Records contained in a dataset
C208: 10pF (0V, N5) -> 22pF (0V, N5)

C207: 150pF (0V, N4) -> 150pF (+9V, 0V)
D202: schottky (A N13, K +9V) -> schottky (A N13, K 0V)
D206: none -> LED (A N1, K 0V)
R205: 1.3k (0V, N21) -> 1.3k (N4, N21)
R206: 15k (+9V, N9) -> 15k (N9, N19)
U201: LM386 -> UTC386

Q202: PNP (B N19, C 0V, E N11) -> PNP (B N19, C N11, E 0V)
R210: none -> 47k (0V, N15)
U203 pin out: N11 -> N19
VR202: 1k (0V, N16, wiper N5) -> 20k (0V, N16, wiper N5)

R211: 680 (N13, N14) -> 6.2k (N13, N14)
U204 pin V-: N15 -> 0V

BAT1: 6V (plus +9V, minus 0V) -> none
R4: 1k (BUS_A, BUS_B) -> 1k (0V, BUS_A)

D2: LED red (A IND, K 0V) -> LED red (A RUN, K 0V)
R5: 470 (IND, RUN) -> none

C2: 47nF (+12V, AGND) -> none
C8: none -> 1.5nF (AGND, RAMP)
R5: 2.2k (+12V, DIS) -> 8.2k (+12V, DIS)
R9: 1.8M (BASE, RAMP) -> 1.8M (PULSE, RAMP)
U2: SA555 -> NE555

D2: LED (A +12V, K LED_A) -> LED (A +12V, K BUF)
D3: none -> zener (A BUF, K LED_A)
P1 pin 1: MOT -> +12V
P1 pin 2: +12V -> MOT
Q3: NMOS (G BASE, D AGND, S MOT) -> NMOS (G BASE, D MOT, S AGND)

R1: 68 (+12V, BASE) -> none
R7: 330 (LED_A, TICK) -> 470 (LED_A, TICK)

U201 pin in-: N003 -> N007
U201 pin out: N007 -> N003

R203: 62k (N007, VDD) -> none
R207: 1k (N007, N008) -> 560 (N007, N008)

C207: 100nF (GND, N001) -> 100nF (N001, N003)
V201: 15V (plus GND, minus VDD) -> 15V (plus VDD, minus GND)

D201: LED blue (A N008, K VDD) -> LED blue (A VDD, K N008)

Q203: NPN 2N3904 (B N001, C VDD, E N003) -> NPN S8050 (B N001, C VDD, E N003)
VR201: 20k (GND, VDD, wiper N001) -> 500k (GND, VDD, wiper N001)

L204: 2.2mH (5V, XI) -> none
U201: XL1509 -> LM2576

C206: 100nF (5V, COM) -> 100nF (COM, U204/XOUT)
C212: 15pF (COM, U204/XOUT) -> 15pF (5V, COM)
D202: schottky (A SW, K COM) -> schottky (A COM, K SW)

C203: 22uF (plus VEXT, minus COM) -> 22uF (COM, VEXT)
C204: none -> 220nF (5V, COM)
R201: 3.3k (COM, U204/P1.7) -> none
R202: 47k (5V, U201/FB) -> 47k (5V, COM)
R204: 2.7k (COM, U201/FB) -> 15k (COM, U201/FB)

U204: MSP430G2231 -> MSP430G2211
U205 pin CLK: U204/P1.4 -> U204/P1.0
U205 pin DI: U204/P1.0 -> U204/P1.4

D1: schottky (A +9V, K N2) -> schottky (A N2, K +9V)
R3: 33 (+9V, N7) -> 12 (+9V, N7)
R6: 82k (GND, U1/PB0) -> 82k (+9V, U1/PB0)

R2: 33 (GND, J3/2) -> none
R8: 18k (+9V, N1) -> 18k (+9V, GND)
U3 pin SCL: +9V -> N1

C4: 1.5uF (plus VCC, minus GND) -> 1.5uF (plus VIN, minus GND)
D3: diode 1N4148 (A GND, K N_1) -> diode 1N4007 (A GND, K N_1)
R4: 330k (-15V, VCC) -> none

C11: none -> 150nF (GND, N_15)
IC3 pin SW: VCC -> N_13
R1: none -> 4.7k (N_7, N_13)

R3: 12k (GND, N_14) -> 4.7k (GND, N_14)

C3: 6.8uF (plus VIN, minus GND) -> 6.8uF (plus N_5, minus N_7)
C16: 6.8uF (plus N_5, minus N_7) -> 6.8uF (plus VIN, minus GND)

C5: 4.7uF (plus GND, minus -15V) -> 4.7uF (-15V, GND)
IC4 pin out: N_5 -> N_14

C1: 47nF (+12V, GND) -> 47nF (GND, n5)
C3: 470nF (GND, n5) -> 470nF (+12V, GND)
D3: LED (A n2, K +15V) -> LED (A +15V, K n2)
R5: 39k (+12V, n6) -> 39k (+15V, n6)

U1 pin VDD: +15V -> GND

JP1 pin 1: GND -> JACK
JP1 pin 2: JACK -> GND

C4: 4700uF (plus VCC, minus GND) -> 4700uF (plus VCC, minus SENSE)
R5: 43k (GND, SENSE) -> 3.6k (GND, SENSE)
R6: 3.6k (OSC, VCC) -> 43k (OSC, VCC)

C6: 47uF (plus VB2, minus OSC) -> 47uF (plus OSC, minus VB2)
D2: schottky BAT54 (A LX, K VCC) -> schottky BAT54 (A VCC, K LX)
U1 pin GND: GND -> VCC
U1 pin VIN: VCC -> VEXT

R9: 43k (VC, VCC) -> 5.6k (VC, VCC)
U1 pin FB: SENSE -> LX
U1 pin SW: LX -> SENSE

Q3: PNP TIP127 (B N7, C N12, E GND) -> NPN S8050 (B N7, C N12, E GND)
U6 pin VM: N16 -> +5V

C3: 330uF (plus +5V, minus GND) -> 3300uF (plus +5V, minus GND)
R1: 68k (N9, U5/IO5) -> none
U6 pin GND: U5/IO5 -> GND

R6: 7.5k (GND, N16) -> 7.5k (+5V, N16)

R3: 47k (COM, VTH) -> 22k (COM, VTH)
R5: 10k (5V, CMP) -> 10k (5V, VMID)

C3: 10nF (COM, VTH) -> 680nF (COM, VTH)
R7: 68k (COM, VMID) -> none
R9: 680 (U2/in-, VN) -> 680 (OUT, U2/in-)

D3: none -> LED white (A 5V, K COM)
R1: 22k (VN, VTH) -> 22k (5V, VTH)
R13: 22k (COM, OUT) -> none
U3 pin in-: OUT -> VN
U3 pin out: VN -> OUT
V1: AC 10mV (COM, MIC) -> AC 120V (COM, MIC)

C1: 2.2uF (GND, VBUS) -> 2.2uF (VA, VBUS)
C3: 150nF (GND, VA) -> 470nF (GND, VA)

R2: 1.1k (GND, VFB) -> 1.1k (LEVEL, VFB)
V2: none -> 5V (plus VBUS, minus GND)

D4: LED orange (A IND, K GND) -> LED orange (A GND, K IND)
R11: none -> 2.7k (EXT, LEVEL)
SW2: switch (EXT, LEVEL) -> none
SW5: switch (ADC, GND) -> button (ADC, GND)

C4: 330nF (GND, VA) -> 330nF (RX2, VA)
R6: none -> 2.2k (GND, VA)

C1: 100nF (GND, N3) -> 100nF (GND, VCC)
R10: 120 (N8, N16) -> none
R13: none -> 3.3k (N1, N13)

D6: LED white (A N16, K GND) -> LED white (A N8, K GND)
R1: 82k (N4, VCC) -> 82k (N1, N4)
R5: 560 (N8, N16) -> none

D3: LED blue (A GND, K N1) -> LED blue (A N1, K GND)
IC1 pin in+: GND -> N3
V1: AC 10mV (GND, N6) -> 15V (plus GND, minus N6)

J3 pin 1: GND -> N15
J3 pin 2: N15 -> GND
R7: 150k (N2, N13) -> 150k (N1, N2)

Problem to solve. What is needed is the number of lines in the data that hold the word "VBUS", with nothing added.

Written answer. 2